> _INSTRUCCIONES Y REQUISITOS_
Copia de nuevo todas las líneas de los datos que siguen y sustituye "trapezoid" por "trapezium" en cada aparición, sin alterar nada más.

◆ ◆ ◆ ◆ ◆ ◆ ◆

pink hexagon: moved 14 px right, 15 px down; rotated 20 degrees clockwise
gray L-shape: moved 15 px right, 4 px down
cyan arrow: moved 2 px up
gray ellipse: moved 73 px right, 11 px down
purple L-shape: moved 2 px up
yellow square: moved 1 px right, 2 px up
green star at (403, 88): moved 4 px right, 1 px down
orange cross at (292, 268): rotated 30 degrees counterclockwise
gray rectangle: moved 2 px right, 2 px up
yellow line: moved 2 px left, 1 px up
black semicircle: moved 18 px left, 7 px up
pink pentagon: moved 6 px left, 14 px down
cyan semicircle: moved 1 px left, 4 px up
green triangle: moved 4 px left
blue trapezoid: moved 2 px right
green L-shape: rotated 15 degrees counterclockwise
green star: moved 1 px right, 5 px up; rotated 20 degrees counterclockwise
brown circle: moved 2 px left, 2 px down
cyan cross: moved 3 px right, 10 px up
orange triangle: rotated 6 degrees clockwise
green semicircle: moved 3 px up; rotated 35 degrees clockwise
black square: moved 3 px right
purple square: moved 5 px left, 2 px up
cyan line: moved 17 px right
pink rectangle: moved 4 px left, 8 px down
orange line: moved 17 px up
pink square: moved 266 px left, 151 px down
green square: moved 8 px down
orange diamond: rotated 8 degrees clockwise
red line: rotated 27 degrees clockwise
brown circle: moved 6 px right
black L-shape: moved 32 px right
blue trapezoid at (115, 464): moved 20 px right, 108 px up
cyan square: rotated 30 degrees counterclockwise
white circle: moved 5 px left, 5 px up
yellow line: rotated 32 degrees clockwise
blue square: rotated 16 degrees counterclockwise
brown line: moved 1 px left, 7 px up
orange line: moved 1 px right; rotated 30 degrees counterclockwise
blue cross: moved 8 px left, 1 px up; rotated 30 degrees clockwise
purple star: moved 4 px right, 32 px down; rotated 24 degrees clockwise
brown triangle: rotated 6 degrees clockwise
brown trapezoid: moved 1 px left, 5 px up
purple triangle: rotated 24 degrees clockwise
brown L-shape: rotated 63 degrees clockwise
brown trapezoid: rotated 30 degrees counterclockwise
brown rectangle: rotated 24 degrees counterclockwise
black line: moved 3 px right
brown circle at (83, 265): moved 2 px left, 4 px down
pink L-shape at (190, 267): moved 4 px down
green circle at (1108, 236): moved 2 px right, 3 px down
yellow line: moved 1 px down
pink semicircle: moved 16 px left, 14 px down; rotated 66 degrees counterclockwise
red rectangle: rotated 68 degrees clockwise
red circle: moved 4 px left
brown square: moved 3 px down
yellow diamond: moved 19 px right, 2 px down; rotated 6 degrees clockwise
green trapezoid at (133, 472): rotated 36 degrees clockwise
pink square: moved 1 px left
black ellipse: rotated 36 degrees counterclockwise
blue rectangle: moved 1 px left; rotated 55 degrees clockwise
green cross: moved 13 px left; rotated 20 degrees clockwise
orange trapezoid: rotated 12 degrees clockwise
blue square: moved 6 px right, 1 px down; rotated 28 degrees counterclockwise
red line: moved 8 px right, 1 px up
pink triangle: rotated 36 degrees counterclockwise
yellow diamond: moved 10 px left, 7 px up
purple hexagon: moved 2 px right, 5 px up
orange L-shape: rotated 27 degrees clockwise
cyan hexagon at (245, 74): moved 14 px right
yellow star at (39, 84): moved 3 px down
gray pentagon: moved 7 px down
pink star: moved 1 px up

◆ ◆ ◆ ◆ ◆ ◆ ◆

> _RESPUESTA ESCRITA_
pink hexagon: moved 14 px right, 15 px down; rotated 20 degrees clockwise
gray L-shape: moved 15 px right, 4 px down
cyan arrow: moved 2 px up
gray ellipse: moved 73 px right, 11 px down
purple L-shape: moved 2 px up
yellow square: moved 1 px right, 2 px up
green star at (403, 88): moved 4 px right, 1 px down
orange cross at (292, 268): rotated 30 degrees counterclockwise
gray rectangle: moved 2 px right, 2 px up
yellow line: moved 2 px left, 1 px up
black semicircle: moved 18 px left, 7 px up
pink pentagon: moved 6 px left, 14 px down
cyan semicircle: moved 1 px left, 4 px up
green triangle: moved 4 px left
blue trapezium: moved 2 px right
green L-shape: rotated 15 degrees counterclockwise
green star: moved 1 px right, 5 px up; rotated 20 degrees counterclockwise
brown circle: moved 2 px left, 2 px down
cyan cross: moved 3 px right, 10 px up
orange triangle: rotated 6 degrees clockwise
green semicircle: moved 3 px up; rotated 35 degrees clockwise
black square: moved 3 px right
purple square: moved 5 px left, 2 px up
cyan line: moved 17 px right
pink rectangle: moved 4 px left, 8 px down
orange line: moved 17 px up
pink square: moved 266 px left, 151 px down
green square: moved 8 px down
orange diamond: rotated 8 degrees clockwise
red line: rotated 27 degrees clockwise
brown circle: moved 6 px right
black L-shape: moved 32 px right
blue trapezium at (115, 464): moved 20 px right, 108 px up
cyan square: rotated 30 degrees counterclockwise
white circle: moved 5 px left, 5 px up
yellow line: rotated 32 degrees clockwise
blue square: rotated 16 degrees counterclockwise
brown line: moved 1 px left, 7 px up
orange line: moved 1 px right; rotated 30 degrees counterclockwise
blue cross: moved 8 px left, 1 px up; rotated 30 degrees clockwise
purple star: moved 4 px right, 32 px down; rotated 24 degrees clockwise
brown triangle: rotated 6 degrees clockwise
brown trapezium: moved 1 px left, 5 px up
purple triangle: rotated 24 degrees clockwise
brown L-shape: rotated 63 degrees clockwise
brown trapezium: rotated 30 degrees counterclockwise
brown rectangle: rotated 24 degrees counterclockwise
black line: moved 3 px right
brown circle at (83, 265): moved 2 px left, 4 px down
pink L-shape at (190, 267): moved 4 px down
green circle at (1108, 236): moved 2 px right, 3 px down
yellow line: moved 1 px down
pink semicircle: moved 16 px left, 14 px down; rotated 66 degrees counterclockwise
red rectangle: rotated 68 degrees clockwise
red circle: moved 4 px left
brown square: moved 3 px down
yellow diamond: moved 19 px right, 2 px down; rotated 6 degrees clockwise
green trapezium at (133, 472): rotated 36 degrees clockwise
pink square: moved 1 px left
black ellipse: rotated 36 degrees counterclockwise
blue rectangle: moved 1 px left; rotated 55 degrees clockwise
green cross: moved 13 px left; rotated 20 degrees clockwise
orange trapezium: rotated 12 degrees clockwise
blue square: moved 6 px right, 1 px down; rotated 28 degrees counterclockwise
red line: moved 8 px right, 1 px up
pink triangle: rotated 36 degrees counterclockwise
yellow diamond: moved 10 px left, 7 px up
purple hexagon: moved 2 px right, 5 px up
orange L-shape: rotated 27 degrees clockwise
cyan hexagon at (245, 74): moved 14 px right
yellow star at (39, 84): moved 3 px down
gray pentagon: moved 7 px down
pink star: moved 1 px up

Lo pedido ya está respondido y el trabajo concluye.